PROBLEM REQUIREMENTS> Using the listing below, extract each line that has the word "none" in it.

□ □ □ □ □

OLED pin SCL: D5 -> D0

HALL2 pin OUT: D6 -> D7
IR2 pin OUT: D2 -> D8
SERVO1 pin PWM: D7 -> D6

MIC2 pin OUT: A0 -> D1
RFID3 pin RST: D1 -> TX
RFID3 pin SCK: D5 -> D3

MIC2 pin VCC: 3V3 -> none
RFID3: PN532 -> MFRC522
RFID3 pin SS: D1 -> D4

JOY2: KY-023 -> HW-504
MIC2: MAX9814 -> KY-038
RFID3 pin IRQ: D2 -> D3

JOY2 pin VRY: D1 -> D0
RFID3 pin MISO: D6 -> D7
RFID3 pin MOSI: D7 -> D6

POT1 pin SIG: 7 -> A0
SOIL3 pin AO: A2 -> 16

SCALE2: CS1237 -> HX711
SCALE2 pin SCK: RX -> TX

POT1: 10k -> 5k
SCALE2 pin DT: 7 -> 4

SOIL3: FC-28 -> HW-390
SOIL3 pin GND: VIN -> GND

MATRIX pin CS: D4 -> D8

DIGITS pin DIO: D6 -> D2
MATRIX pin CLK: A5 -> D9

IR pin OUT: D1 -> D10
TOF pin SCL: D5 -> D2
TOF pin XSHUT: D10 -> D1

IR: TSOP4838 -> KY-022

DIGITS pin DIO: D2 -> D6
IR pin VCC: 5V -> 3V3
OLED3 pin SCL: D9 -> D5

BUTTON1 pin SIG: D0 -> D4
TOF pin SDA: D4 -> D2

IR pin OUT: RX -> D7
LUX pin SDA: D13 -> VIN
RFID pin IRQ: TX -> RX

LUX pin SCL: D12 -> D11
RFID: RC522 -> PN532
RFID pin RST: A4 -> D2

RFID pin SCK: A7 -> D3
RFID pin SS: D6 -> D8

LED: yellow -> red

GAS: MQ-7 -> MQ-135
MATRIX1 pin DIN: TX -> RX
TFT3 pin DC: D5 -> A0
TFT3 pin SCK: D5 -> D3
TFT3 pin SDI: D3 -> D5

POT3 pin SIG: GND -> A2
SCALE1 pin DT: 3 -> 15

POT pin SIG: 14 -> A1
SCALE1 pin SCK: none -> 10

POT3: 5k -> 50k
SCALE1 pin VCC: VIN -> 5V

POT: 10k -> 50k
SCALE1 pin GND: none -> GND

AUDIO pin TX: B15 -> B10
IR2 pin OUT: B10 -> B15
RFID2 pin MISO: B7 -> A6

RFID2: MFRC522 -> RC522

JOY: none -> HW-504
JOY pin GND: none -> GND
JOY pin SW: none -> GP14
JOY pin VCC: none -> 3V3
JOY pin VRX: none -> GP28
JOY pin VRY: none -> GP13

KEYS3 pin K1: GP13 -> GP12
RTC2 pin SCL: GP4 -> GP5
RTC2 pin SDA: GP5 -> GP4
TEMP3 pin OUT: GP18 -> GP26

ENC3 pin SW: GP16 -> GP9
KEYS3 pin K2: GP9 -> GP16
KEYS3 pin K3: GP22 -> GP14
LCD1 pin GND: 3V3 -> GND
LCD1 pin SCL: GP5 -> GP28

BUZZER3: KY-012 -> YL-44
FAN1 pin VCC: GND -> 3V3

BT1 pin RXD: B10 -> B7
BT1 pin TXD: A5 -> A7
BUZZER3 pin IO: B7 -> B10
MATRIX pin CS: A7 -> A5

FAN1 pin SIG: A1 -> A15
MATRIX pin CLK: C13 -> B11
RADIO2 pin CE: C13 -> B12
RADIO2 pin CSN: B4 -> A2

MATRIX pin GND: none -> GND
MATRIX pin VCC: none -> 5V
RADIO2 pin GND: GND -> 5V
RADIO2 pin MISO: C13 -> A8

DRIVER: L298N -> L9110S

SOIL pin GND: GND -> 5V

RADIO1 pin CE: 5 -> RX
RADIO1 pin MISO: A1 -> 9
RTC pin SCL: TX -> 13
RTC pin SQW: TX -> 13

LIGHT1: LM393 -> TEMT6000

□ □ □ □ □

ANSWER TO THIS EXERCISE>
MIC2 pin VCC: 3V3 -> none
SCALE1 pin SCK: none -> 10
SCALE1 pin GND: none -> GND
JOY: none -> HW-504
JOY pin GND: none -> GND
JOY pin SW: none -> GP14
JOY pin VCC: none -> 3V3
JOY pin VRX: none -> GP28
JOY pin VRY: none -> GP13
MATRIX pin GND: none -> GND
MATRIX pin VCC: none -> 5V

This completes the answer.